**What you should do**.
Quote the entries word for word. Omit the pictures.

-- Input data follows --

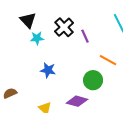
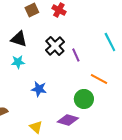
black triangle: (28, 20) -> (19, 39), turned -30
cyan star: (37, 38) -> (18, 62), moved

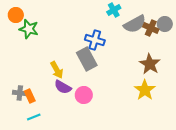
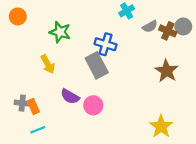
gray semicircle: (135, 24) -> (150, 26), size x0.6
green star: (29, 29) -> (60, 32), moved
yellow arrow: (57, 70) -> (48, 64), moved
yellow star: (145, 90) -> (161, 126), moved

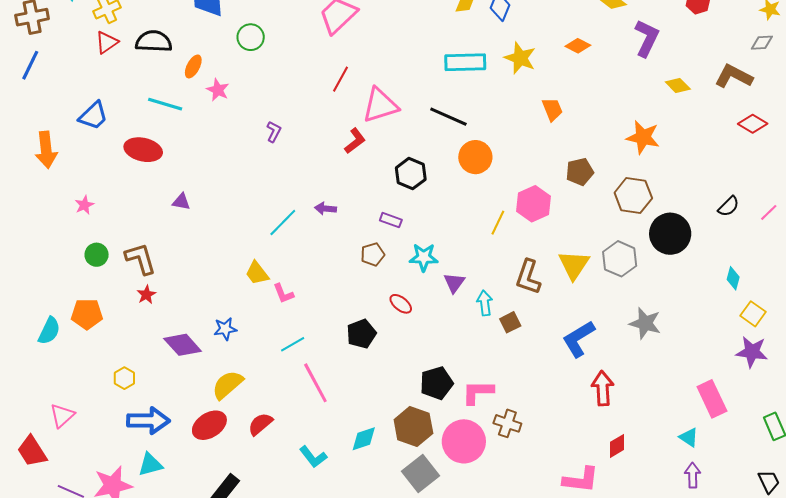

-- Input data concluded --

**Task answer**.
black triangle: (28, 20) -> (19, 39), turned -30
cyan star: (37, 38) -> (18, 62), moved

gray semicircle: (135, 24) -> (150, 26), size x0.6
green star: (29, 29) -> (60, 32), moved
yellow arrow: (57, 70) -> (48, 64), moved
yellow star: (145, 90) -> (161, 126), moved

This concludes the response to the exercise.